··· DATA LINES

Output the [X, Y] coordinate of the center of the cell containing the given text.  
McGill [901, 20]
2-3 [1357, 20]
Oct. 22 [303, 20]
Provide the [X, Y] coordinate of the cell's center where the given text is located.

······

- _PROBLEM DETAILS_
Copy out each line of the records above word for word.

- _REPLY TO THE EXERCISE_
Output the [X, Y] coordinate of the center of the cell containing the given text.  
McGill [901, 20]
2-3 [1357, 20]
Oct. 22 [303, 20]
Provide the [X, Y] coordinate of the cell's center where the given text is located.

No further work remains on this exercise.